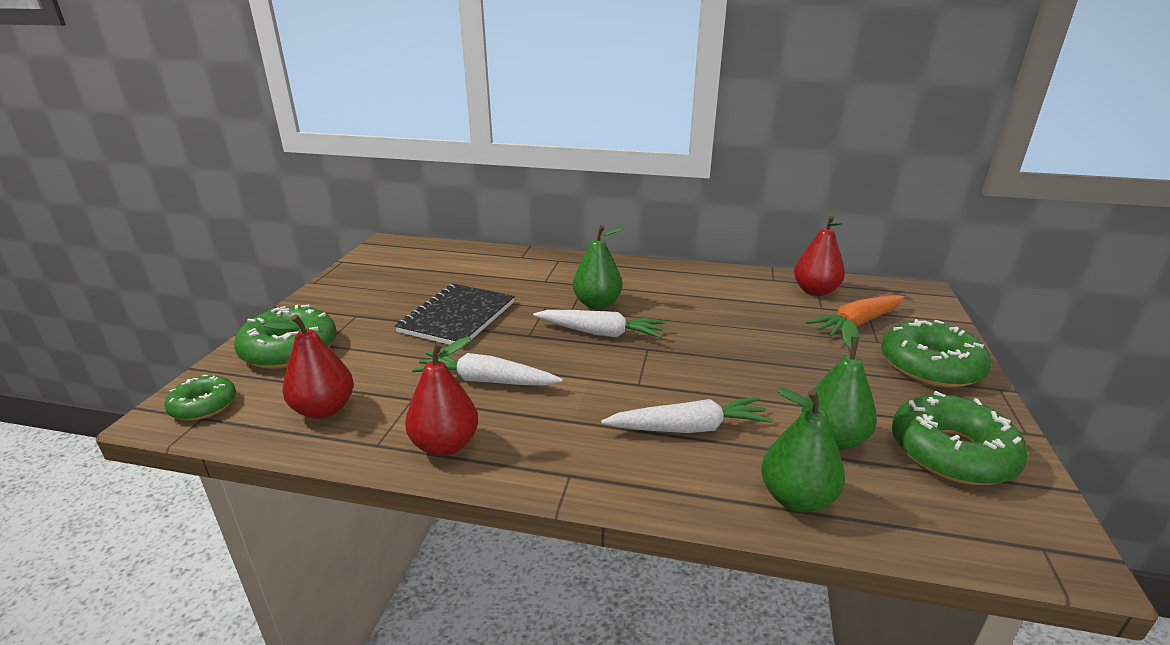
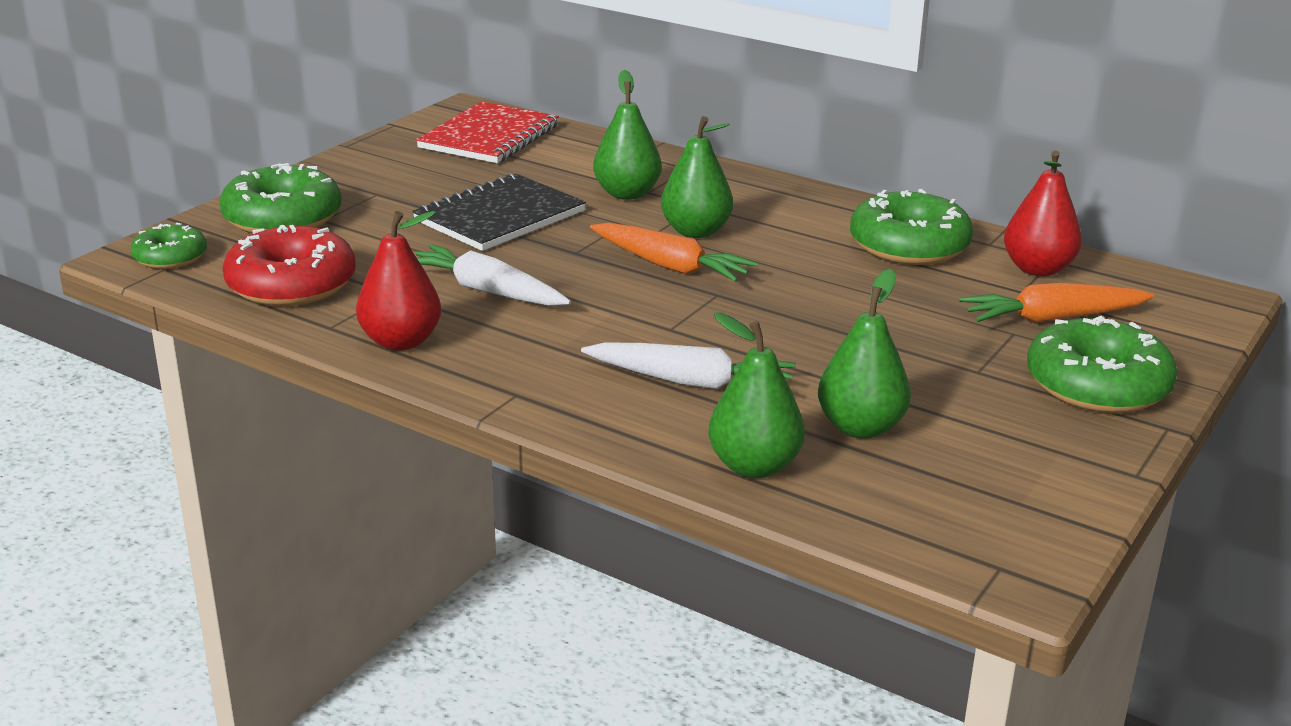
camera: 20 degrees right, 0 degrees up
(324, 409) = (291, 284): red pear -> red donut
(414, 260) = (489, 136): none -> red notebook
(533, 285) = (627, 194): none -> green pear
(600, 333) = (670, 266): white carrot -> orange carrot
(951, 453) = (1002, 471): green donut -> green donut (909, 246)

————

◆ What is required:
Your copy should match the entries above exactly and contain no pictures.

◆ Completed exercise:
camera: 20 degrees right, 0 degrees up
(324, 409) = (291, 284): red pear -> red donut
(414, 260) = (489, 136): none -> red notebook
(533, 285) = (627, 194): none -> green pear
(600, 333) = (670, 266): white carrot -> orange carrot
(951, 453) = (1002, 471): green donut -> green donut (909, 246)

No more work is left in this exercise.